Work required
Write out only the opening lines of the entries, through the line with "- moved: grzyb/fioletowy".

--- START ---

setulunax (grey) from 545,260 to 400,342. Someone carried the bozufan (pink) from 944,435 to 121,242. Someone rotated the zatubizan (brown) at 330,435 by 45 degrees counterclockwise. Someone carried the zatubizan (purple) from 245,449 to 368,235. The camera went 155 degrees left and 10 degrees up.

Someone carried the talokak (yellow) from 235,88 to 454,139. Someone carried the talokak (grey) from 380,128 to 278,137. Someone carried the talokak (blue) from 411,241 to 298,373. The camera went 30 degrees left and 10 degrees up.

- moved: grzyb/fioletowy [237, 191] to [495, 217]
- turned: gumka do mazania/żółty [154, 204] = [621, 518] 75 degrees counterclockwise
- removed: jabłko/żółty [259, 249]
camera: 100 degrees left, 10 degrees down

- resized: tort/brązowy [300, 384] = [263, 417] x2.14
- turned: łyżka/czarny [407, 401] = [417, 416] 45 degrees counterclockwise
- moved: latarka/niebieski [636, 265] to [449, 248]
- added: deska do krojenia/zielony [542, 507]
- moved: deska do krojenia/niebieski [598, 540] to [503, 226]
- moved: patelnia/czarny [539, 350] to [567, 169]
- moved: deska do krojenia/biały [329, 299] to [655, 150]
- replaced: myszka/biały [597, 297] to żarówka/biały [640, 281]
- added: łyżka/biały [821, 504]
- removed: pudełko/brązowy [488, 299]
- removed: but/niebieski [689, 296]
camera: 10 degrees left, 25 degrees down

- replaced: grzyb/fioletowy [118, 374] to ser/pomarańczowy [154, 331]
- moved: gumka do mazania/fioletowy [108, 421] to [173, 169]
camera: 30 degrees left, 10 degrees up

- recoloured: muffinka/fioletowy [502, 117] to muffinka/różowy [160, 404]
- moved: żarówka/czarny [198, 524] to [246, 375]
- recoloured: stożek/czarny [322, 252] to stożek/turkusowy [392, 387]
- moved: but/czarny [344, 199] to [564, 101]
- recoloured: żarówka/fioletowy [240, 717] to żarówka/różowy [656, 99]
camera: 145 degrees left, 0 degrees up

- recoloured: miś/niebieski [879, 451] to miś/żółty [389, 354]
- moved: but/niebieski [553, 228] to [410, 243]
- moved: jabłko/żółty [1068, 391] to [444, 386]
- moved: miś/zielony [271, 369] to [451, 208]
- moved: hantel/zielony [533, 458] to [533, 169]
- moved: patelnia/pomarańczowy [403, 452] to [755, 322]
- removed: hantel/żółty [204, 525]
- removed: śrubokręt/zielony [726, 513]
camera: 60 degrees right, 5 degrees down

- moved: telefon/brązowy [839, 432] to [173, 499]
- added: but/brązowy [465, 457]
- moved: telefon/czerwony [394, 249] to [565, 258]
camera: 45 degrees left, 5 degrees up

--- END ---

Result of the exercise
setulunax (grey) from 545,260 to 400,342. Someone carried the bozufan (pink) from 944,435 to 121,242. Someone rotated the zatubizan (brown) at 330,435 by 45 degrees counterclockwise. Someone carried the zatubizan (purple) from 245,449 to 368,235. The camera went 155 degrees left and 10 degrees up.

Someone carried the talokak (yellow) from 235,88 to 454,139. Someone carried the talokak (grey) from 380,128 to 278,137. Someone carried the talokak (blue) from 411,241 to 298,373. The camera went 30 degrees left and 10 degrees up.

- moved: grzyb/fioletowy [237, 191] to [495, 217]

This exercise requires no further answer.